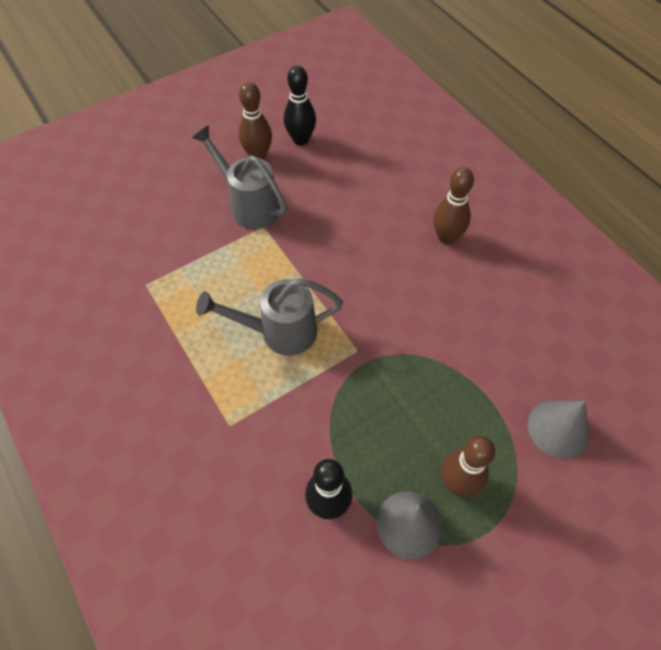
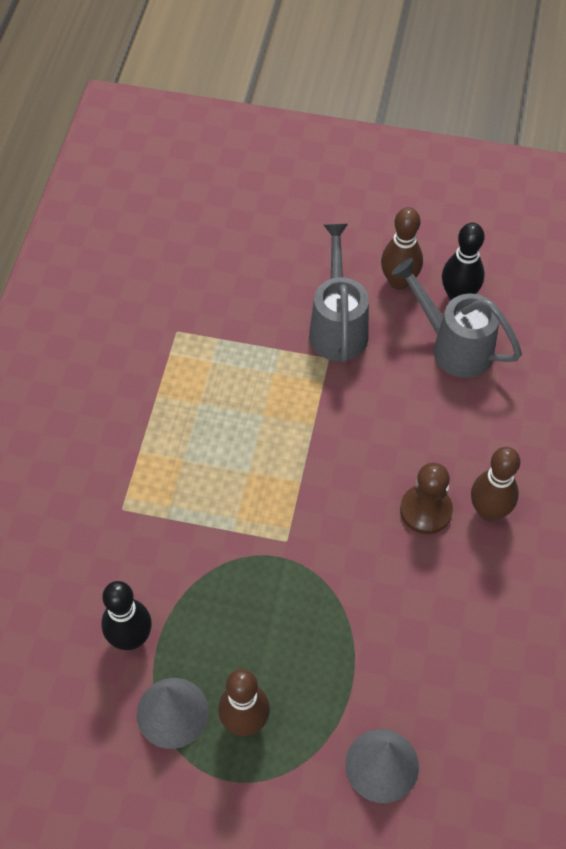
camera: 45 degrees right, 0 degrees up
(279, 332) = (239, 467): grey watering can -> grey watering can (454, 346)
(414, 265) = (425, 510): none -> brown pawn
###
* What to work on
The aim is an exact repeat of the entire listing, stripped of pictures.

* Output below
camera: 45 degrees right, 0 degrees up
(279, 332) = (239, 467): grey watering can -> grey watering can (454, 346)
(414, 265) = (425, 510): none -> brown pawn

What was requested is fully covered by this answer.